(Recorded data)

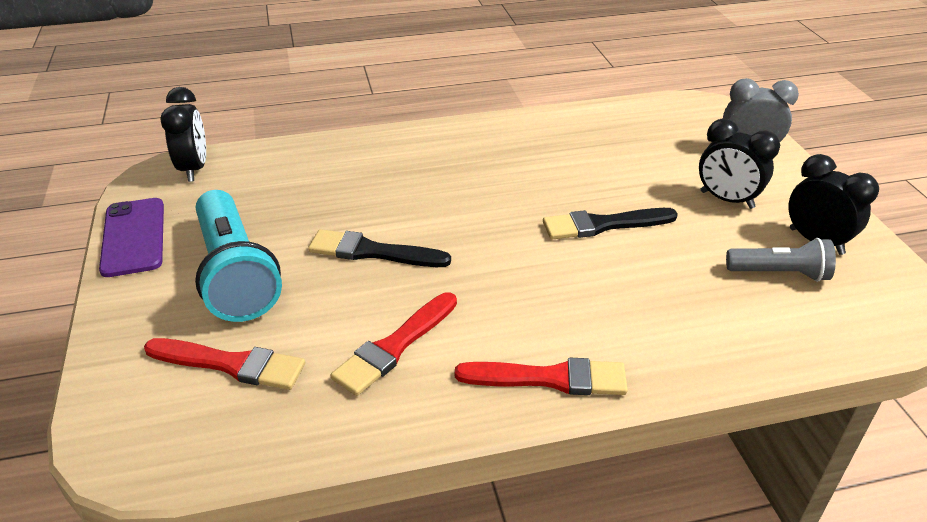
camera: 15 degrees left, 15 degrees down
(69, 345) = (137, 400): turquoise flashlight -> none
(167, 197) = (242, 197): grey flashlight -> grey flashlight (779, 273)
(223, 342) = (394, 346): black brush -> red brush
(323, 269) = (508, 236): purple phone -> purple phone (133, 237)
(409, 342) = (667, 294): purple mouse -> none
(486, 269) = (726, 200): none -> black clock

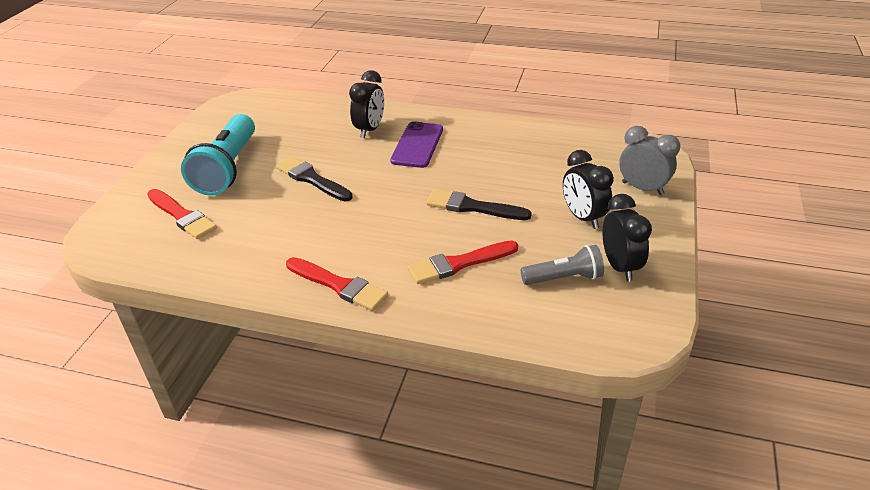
camera: 30 degrees right, 0 degrees up
(133, 237) = (196, 132): purple phone -> purple phone (417, 145)
(194, 169) = (261, 102): black clock -> black clock (370, 130)
(394, 346) = (271, 236): red brush -> red brush (459, 264)
(779, 273) = (564, 278): grey flashlight -> grey flashlight turned 45 degrees counterclockwise

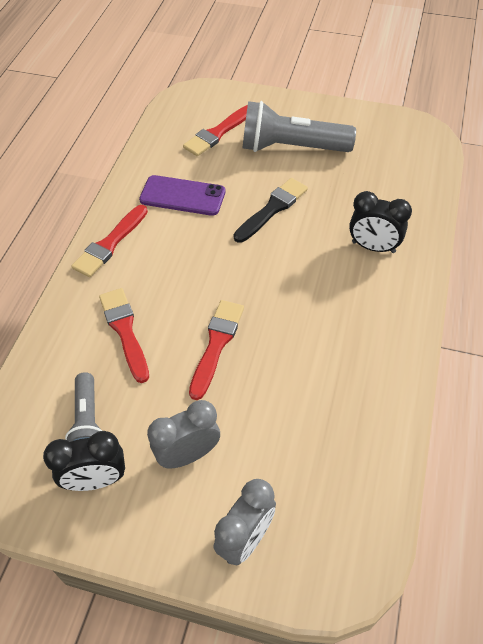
camera: 90 degrees right, 15 degrees up
(228, 168) = (291, 147): turquoise flashlight -> grey flashlight
(417, 145) = (342, 292): purple phone -> purple phone (182, 196)
(472, 207) = (216, 344): black brush -> red brush
(583, 217) = (188, 454): black clock -> grey clock

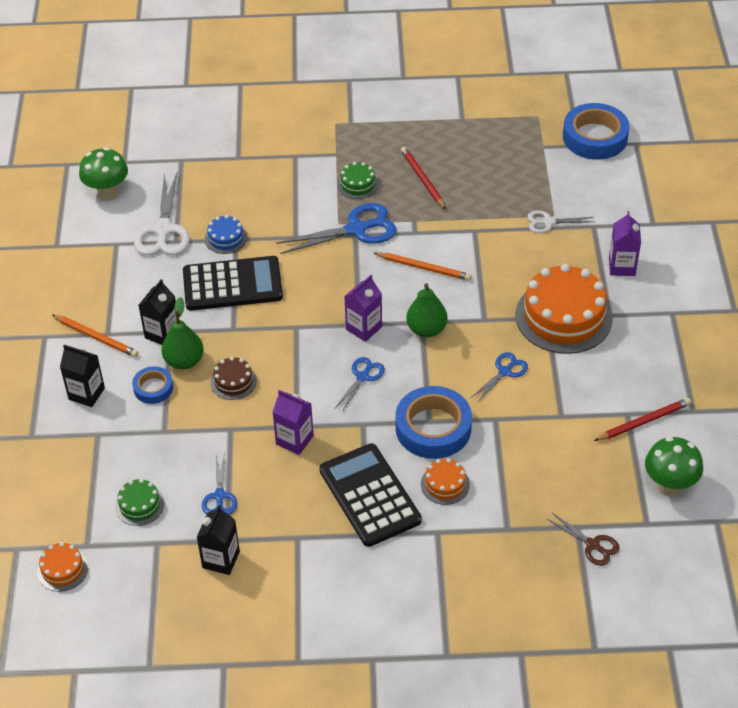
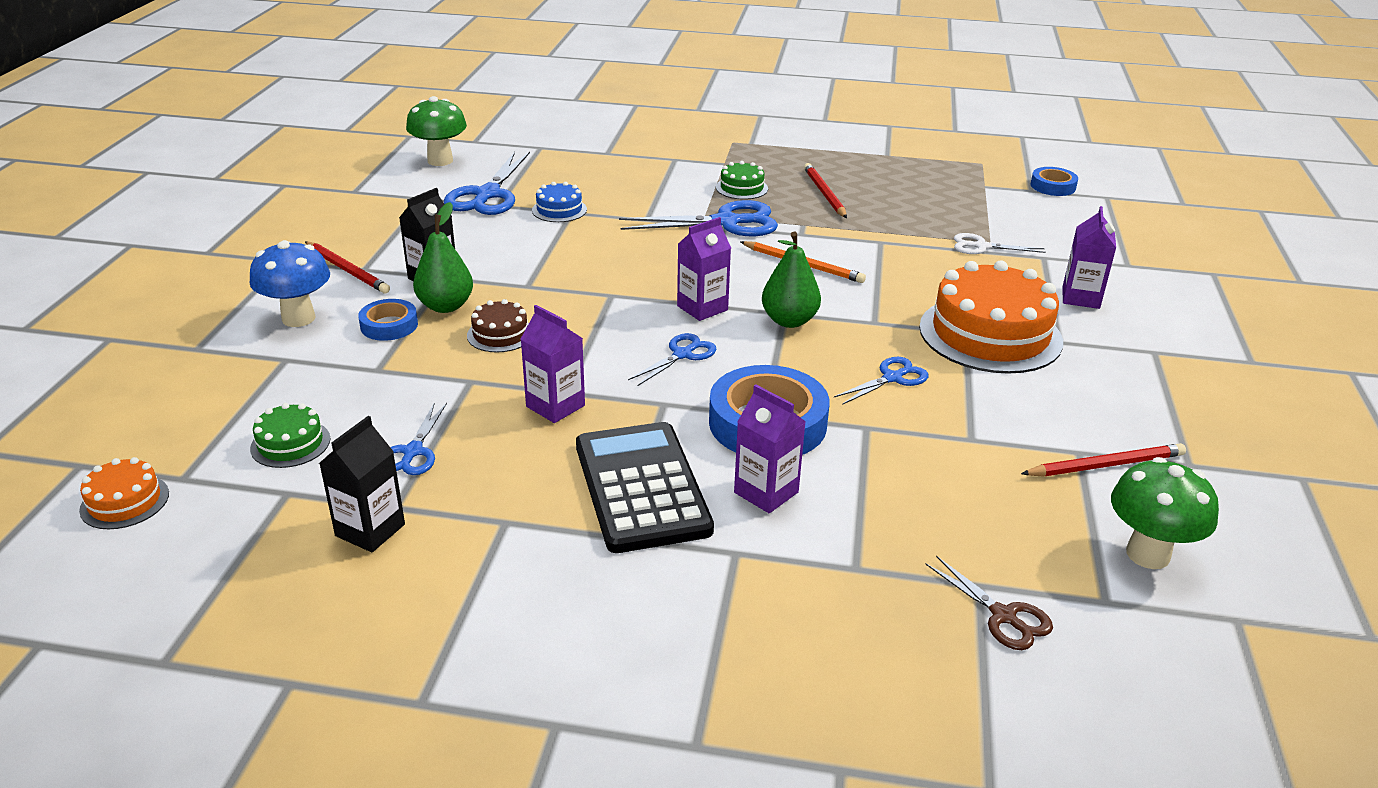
camera: 10 degrees right, 15 degrees down
(86, 393) = (298, 318): black carton -> blue mushroom
(96, 337) = (347, 270): orange pencil -> red pencil
(163, 230) = (487, 195): white scissors -> blue scissors
(232, 284) = (547, 248): black calculator -> none
(445, 484) = (766, 492): orange cake -> purple carton
(595, 137) = (1053, 186): blue tape -> blue tape, size x0.53

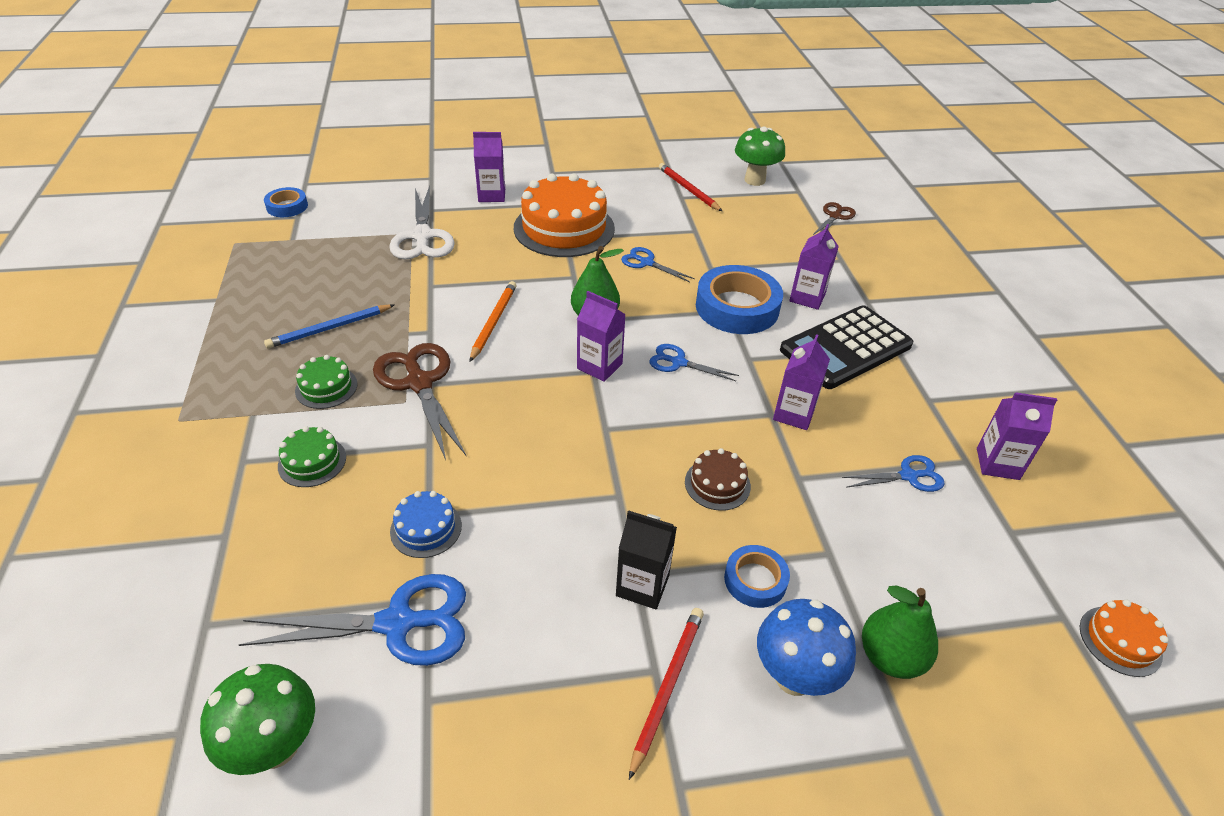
camera: 110 degrees left, 10 degrees up
(290, 443) = (965, 562): green cake -> green cake (312, 461)
(370, 530) = (997, 463): black carton -> purple carton
(446, 306) = (693, 547): green pear -> green pear (890, 657)
(726, 222) = (419, 383): blue scissors -> brown scissors
(824, 193) = (329, 328): red pencil -> blue pencil
(981, 246) = (422, 236): white scissors -> white scissors, size x1.79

EXERCISE OBJECTIVE =
Lines containing "purple" in the records above: how many are there? Give only the number.

WRITTEN ANSWER =
6